Exercise brief: Each line of the data is to be output verbatim, with the images removed.

Scene difference descriptions
★ ★ ★ ★ ★

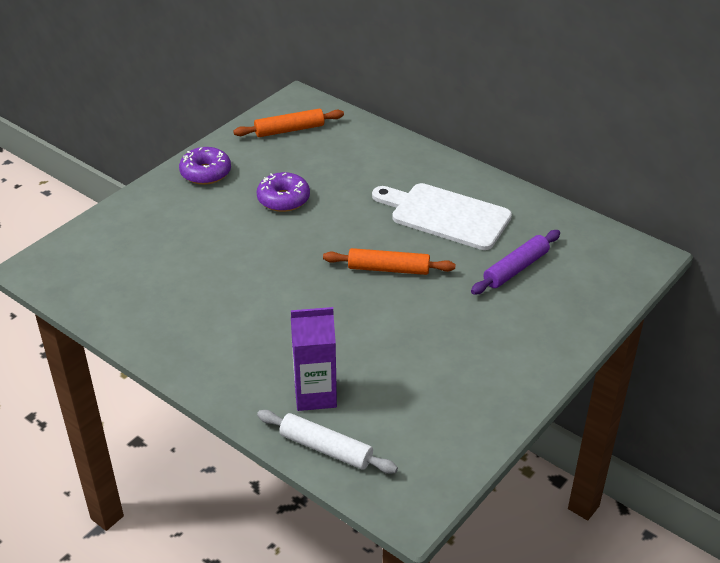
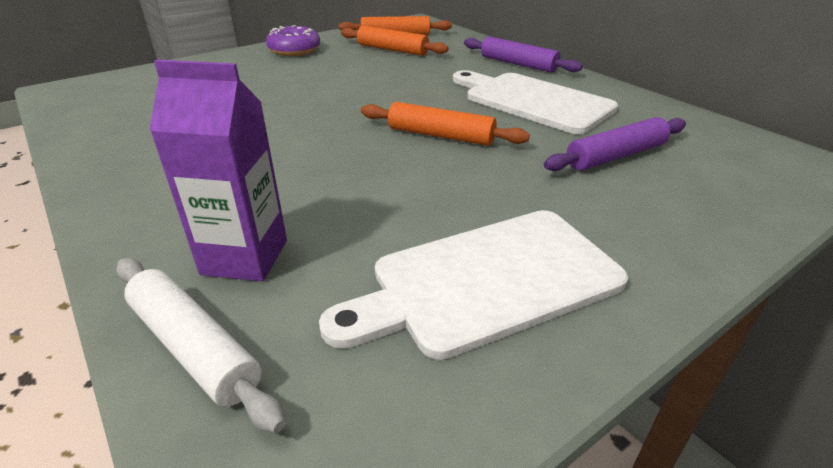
camera: 15 degrees right, 5 degrees down
purple donut [257,172,310,212] -> none
none -> white cutting board [319,210,628,360]
none -> orange rolling pin [341,26,449,56]
none -> purple rolling pin [464,36,583,73]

★ ★ ★ ★ ★

Result of the task:
camera: 15 degrees right, 5 degrees down
purple donut [257,172,310,212] -> none
none -> white cutting board [319,210,628,360]
none -> orange rolling pin [341,26,449,56]
none -> purple rolling pin [464,36,583,73]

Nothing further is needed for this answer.